• Record extracts:
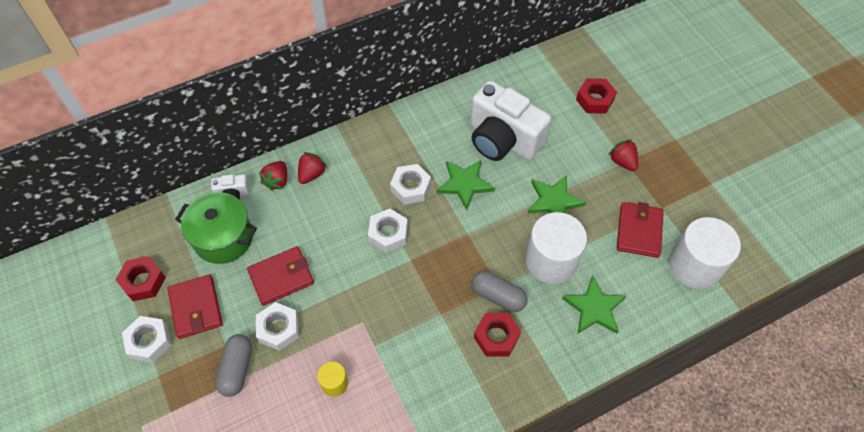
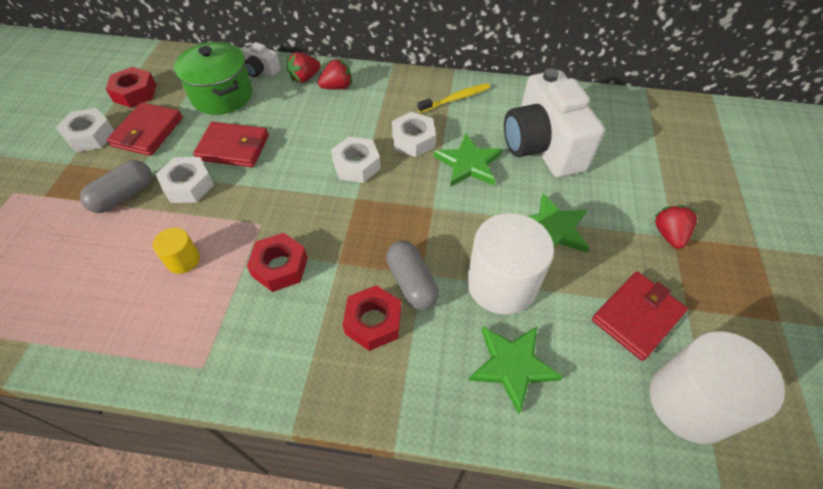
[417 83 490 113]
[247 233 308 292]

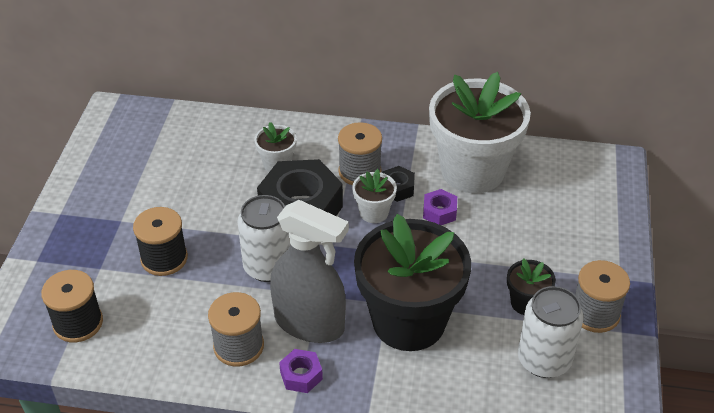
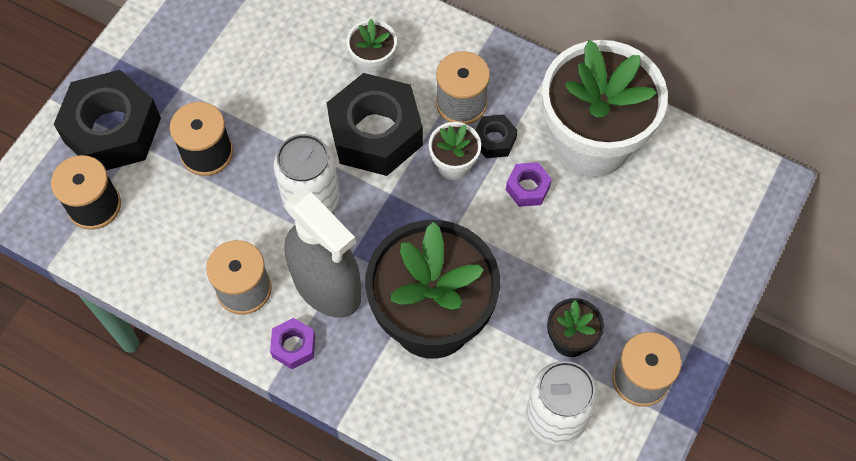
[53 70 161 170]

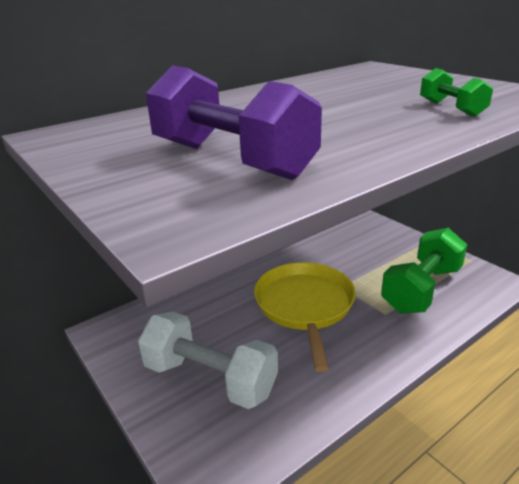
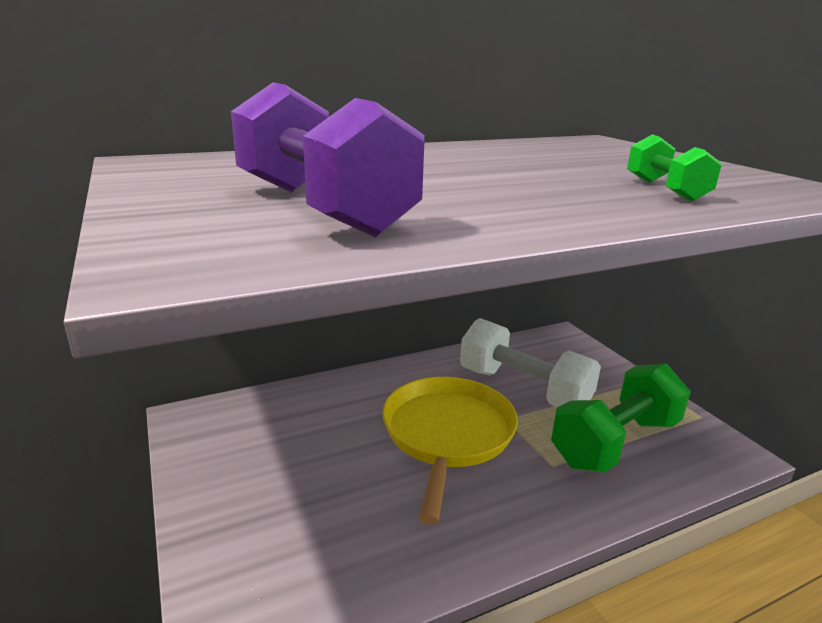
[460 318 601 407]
---
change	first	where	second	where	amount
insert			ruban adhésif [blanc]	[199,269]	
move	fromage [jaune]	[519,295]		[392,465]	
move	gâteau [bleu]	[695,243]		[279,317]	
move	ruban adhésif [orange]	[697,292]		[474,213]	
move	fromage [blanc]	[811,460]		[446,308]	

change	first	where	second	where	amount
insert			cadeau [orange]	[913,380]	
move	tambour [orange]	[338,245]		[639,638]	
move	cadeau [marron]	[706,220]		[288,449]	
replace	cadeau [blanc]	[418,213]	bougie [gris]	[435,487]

• Work request: Among the lines of the data above, some may hold the word "adhésif"; report how many, as a single number.

• Expected answer: 2